Dataset content →
§

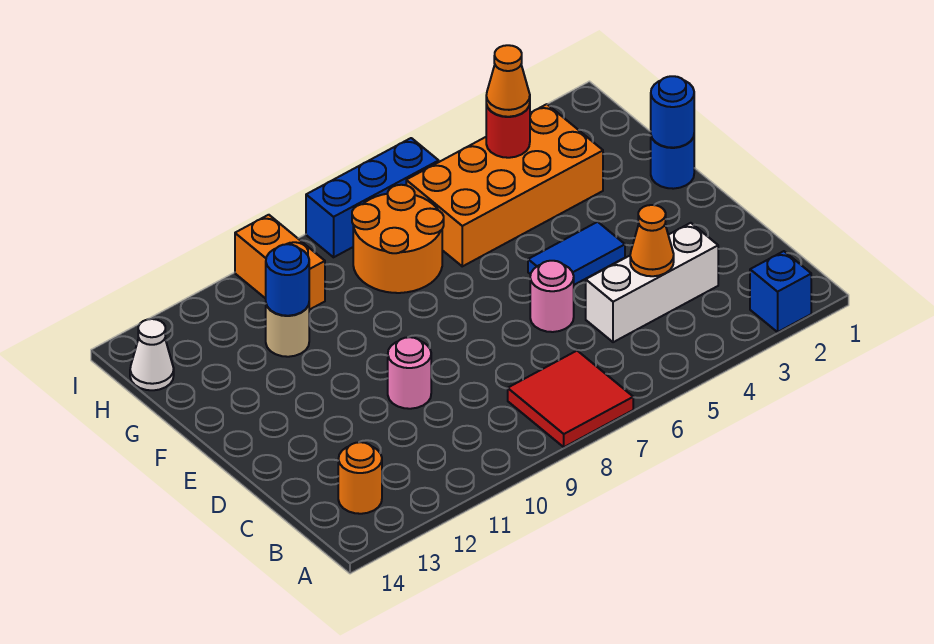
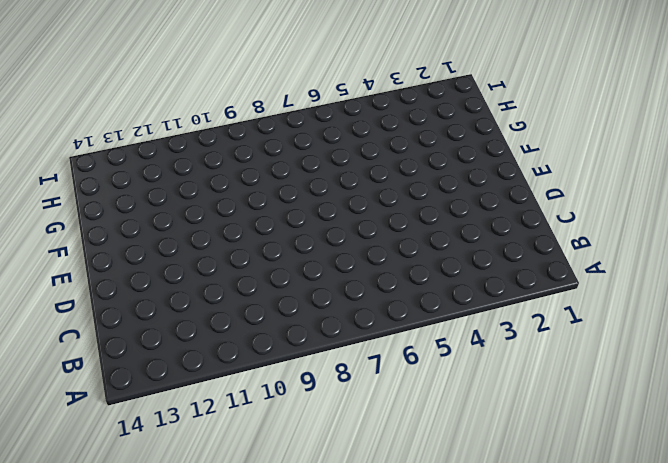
none -> blue brick A2 level 1
none -> red tile A7:B8 level 1
none -> orange round brick B13 level 1

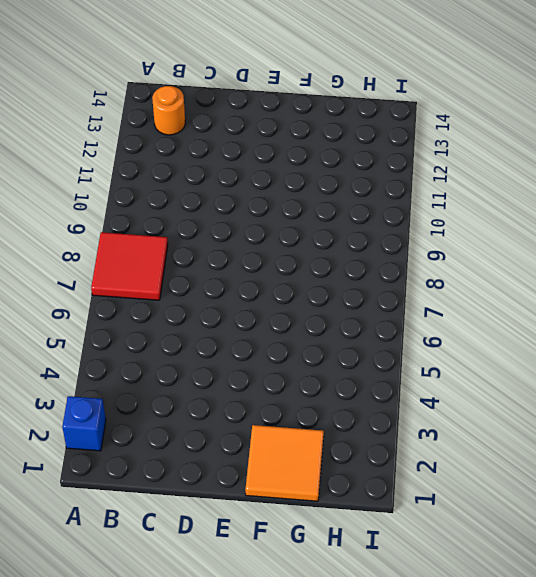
orange tile F1:G2 level 1 -> blue round brick F1 level 1
none -> white brick C3:C5 level 1
none -> pink round brick D6 level 1
none -> pink round brick D10 level 1

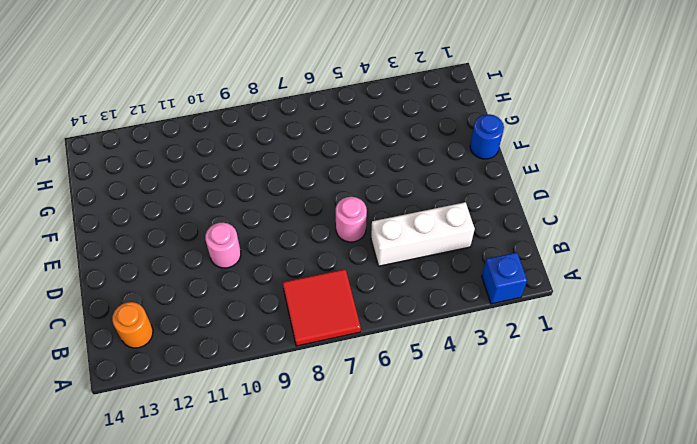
none -> blue tile E4:E5 level 1
none -> orange brick G3:H6 level 1
none -> orange round brick G7:H8 level 1

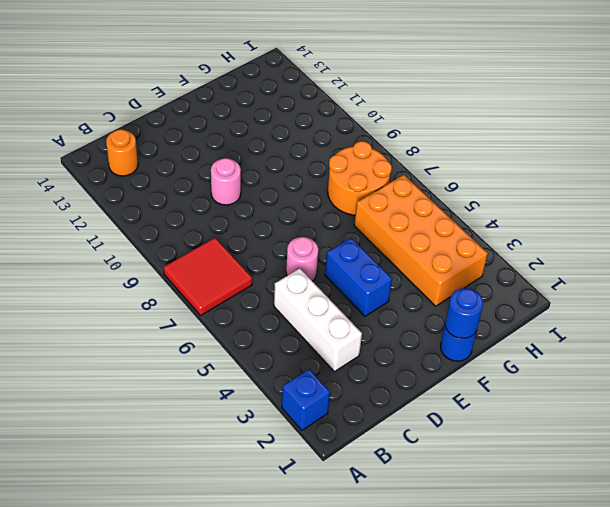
blue brick E4:E5 level 1 -> blue tile E4:E5 level 1
none -> tan round brick G11 level 1
none -> orange brick H10:I10 level 1
none -> white cone H14 level 1

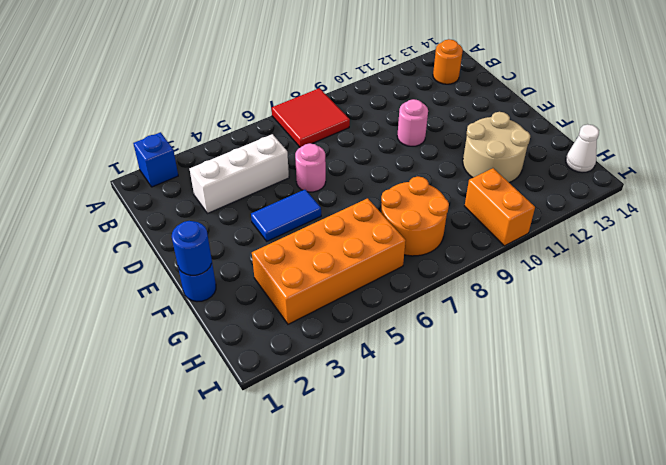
tan round brick F11:G12 level 1 -> tan round brick G11 level 1
none -> blue brick I6:I8 level 1
none -> orange cone C4 level 2
none -> blue round brick G11 level 2

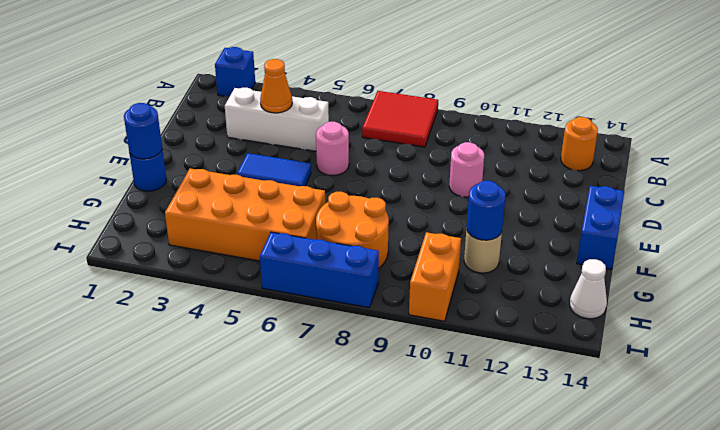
blue brick E14:F14 level 1 -> none
none -> red round brick H4 level 2
none -> orange cone H4 level 3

§

Task directions →
Return the material in full and unaltered, minus its pictures.

Exercise response →
none -> blue brick A2 level 1
none -> red tile A7:B8 level 1
none -> orange round brick B13 level 1

orange tile F1:G2 level 1 -> blue round brick F1 level 1
none -> white brick C3:C5 level 1
none -> pink round brick D6 level 1
none -> pink round brick D10 level 1

none -> blue tile E4:E5 level 1
none -> orange brick G3:H6 level 1
none -> orange round brick G7:H8 level 1

blue brick E4:E5 level 1 -> blue tile E4:E5 level 1
none -> tan round brick G11 level 1
none -> orange brick H10:I10 level 1
none -> white cone H14 level 1

tan round brick F11:G12 level 1 -> tan round brick G11 level 1
none -> blue brick I6:I8 level 1
none -> orange cone C4 level 2
none -> blue round brick G11 level 2

blue brick E14:F14 level 1 -> none
none -> red round brick H4 level 2
none -> orange cone H4 level 3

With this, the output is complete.